▸ WHAT IS NEEDED:
Your answer should be a single number, the count of lines in the material with the string "right".

================

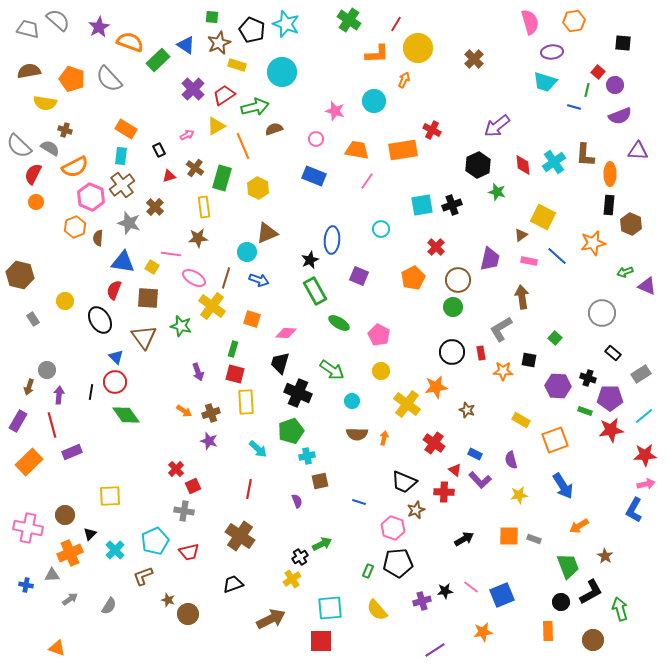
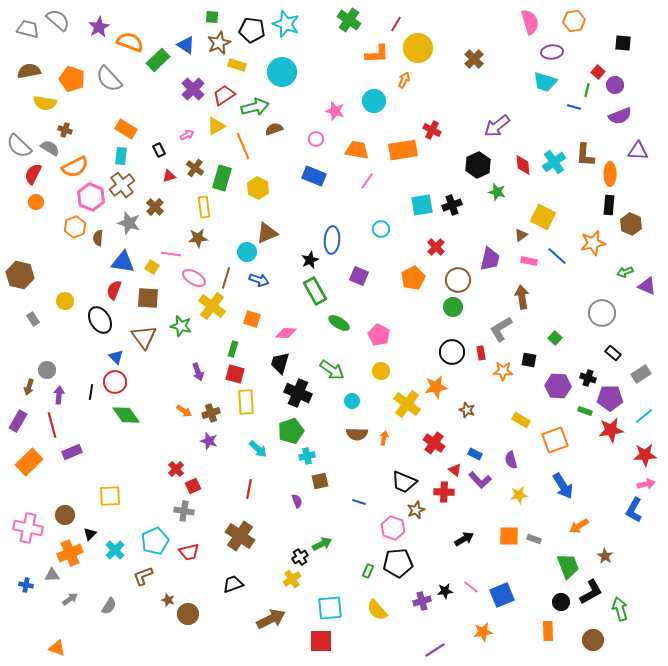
black pentagon at (252, 30): rotated 15 degrees counterclockwise
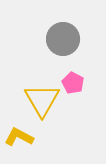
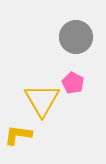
gray circle: moved 13 px right, 2 px up
yellow L-shape: moved 1 px left, 2 px up; rotated 20 degrees counterclockwise
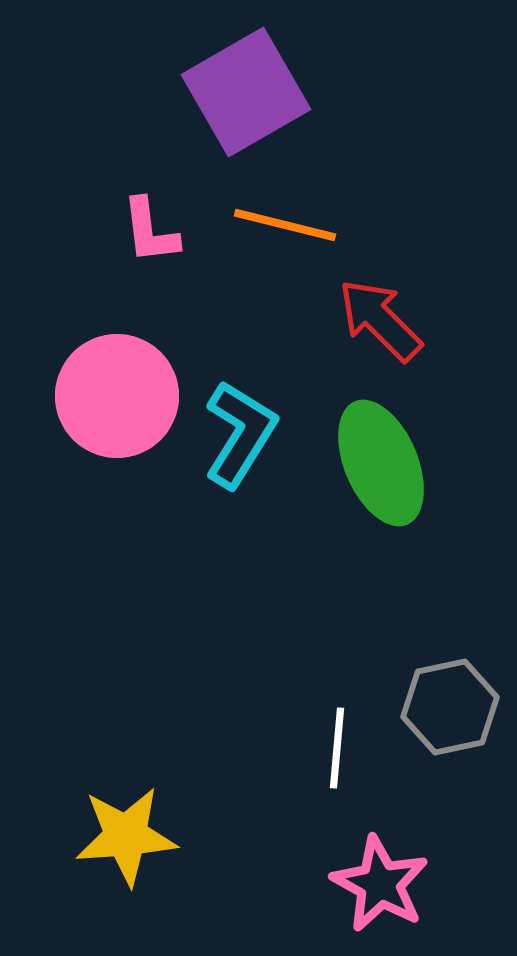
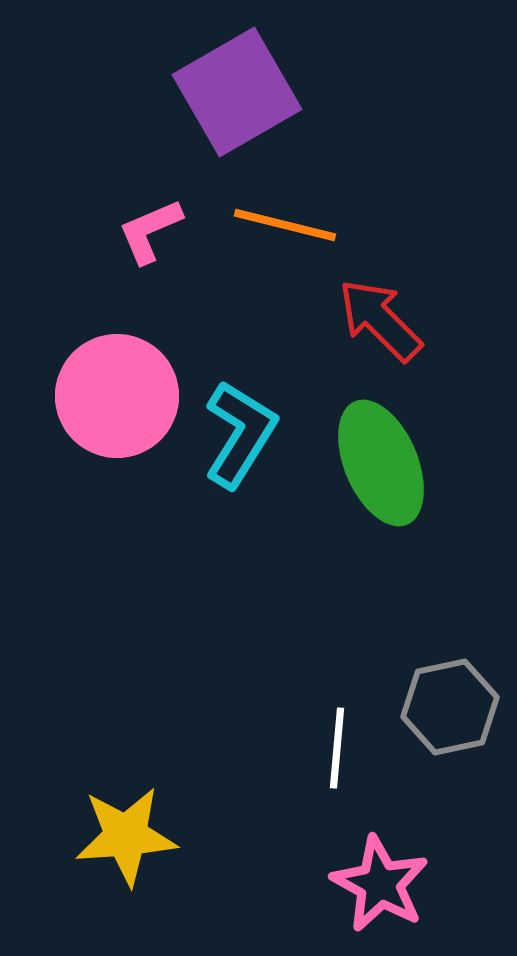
purple square: moved 9 px left
pink L-shape: rotated 74 degrees clockwise
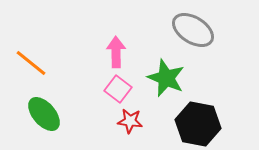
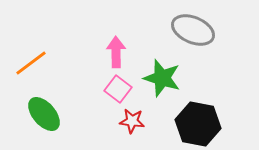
gray ellipse: rotated 9 degrees counterclockwise
orange line: rotated 76 degrees counterclockwise
green star: moved 4 px left; rotated 6 degrees counterclockwise
red star: moved 2 px right
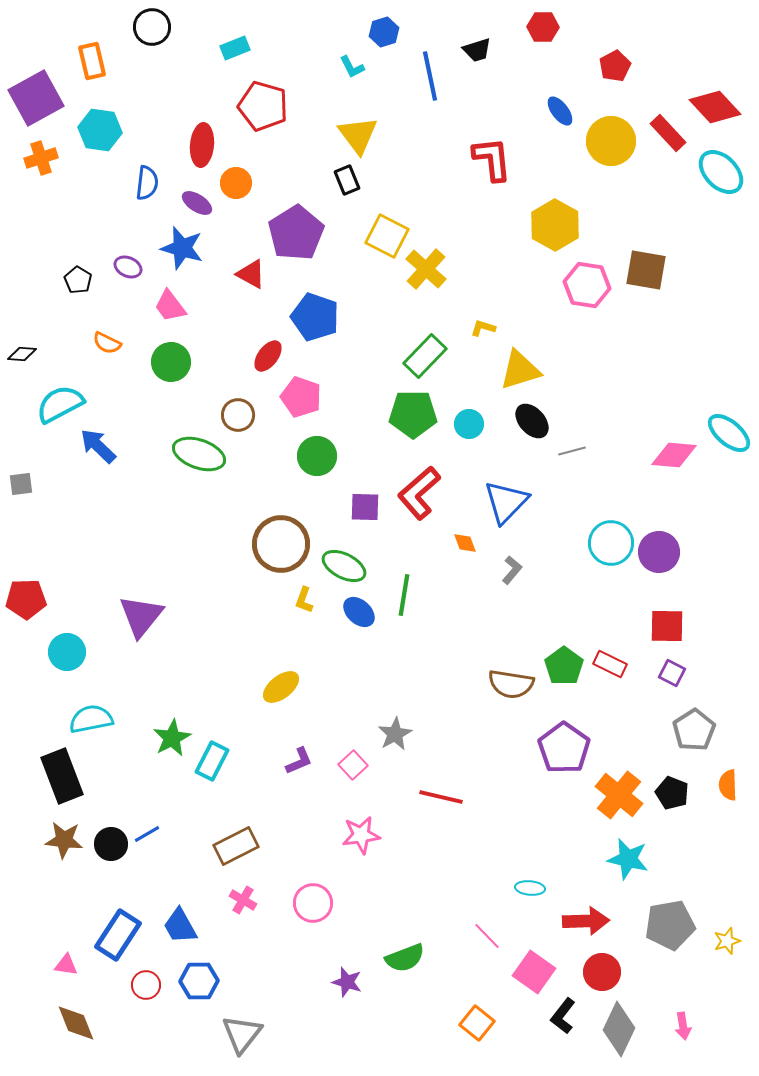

================

▸ RESPONSE BOX:
2